*OBJECTIVE*: Find every line in the records below that contains the string "numericTimeSignature" and copy each one. Case matters, so a line only counts if its capitalization matches.

Stored data entries:
╭──

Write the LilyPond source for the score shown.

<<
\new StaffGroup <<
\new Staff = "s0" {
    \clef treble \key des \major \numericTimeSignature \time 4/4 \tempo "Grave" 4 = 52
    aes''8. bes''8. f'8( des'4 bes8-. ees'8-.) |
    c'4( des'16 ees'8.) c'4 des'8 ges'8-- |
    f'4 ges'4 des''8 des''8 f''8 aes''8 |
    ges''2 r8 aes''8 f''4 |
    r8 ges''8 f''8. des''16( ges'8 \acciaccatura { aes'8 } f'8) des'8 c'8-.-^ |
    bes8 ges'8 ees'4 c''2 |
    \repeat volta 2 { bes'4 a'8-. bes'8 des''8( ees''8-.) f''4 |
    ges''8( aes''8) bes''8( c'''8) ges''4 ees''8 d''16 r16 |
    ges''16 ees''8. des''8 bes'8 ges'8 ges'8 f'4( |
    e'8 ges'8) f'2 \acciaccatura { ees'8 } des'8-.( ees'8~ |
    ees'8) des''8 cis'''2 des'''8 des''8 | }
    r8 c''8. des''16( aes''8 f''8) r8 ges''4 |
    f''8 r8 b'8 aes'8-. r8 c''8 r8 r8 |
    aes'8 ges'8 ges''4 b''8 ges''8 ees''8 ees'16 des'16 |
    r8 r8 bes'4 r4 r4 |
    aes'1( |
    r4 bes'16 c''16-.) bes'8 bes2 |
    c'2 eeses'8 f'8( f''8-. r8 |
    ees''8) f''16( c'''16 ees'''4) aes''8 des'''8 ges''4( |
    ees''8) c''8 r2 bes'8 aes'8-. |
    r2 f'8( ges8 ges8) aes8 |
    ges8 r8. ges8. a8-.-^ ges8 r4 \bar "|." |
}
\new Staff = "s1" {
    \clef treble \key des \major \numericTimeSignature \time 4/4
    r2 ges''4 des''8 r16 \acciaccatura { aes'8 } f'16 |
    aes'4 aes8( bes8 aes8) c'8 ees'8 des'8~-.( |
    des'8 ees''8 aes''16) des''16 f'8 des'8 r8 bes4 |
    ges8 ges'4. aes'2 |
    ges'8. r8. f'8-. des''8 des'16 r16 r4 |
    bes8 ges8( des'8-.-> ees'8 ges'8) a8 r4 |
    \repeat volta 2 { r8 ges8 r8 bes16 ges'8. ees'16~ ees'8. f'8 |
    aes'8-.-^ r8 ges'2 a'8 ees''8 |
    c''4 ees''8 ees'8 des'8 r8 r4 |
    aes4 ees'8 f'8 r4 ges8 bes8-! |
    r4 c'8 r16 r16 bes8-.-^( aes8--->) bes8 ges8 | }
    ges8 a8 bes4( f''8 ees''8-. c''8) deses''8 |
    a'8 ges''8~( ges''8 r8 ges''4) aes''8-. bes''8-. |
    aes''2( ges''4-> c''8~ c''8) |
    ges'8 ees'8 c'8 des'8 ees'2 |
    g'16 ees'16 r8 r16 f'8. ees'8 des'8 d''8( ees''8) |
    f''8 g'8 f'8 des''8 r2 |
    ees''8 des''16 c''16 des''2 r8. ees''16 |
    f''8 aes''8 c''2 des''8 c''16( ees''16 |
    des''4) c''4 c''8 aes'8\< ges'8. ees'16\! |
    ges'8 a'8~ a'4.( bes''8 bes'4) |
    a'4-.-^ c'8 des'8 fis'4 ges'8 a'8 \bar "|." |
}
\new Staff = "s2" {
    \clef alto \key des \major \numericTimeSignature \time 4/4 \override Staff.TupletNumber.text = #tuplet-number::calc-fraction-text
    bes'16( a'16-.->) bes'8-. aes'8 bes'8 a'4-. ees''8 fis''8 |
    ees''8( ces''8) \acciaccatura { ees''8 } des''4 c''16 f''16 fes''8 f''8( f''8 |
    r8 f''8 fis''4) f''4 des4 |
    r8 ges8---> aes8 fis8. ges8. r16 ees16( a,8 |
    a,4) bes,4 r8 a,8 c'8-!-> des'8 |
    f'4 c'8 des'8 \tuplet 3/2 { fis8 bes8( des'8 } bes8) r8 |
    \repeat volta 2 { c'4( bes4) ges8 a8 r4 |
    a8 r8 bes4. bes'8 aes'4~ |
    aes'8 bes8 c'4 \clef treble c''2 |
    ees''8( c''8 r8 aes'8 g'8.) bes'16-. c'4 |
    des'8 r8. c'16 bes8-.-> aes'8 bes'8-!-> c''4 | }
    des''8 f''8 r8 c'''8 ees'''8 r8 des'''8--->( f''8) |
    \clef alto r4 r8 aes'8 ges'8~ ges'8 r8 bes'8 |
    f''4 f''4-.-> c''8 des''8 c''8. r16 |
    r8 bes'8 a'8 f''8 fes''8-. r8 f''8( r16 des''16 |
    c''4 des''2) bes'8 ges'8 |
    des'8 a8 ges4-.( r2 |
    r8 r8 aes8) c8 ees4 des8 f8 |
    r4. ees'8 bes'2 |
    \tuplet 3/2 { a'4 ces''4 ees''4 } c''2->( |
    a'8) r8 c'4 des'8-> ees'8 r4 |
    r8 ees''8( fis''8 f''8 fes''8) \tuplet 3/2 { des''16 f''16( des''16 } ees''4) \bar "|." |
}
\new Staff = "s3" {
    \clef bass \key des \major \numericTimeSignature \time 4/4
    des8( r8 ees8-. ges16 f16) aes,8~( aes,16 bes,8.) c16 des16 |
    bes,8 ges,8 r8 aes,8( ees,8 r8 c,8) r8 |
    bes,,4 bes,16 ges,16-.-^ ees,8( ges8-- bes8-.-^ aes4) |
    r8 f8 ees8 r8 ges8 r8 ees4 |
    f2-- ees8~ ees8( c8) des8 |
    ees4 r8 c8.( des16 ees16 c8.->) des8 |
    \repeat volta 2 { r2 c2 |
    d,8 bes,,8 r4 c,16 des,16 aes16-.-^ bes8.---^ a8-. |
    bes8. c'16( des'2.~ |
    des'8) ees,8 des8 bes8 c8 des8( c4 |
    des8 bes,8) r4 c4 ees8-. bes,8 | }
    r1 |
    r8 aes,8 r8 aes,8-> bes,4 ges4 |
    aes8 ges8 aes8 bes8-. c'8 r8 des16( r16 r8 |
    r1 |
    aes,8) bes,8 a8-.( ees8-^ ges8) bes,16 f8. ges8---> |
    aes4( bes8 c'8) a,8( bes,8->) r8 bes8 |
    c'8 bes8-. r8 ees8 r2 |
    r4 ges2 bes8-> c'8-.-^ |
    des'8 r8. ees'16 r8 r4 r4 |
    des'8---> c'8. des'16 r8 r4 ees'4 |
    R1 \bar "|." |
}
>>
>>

╰──

*ANSWER TO THE EXERCISE*:
    \clef treble \key des \major \numericTimeSignature \time 4/4 \tempo "Grave" 4 = 52
    \clef treble \key des \major \numericTimeSignature \time 4/4
    \clef alto \key des \major \numericTimeSignature \time 4/4 \override Staff.TupletNumber.text = #tuplet-number::calc-fraction-text
    \clef bass \key des \major \numericTimeSignature \time 4/4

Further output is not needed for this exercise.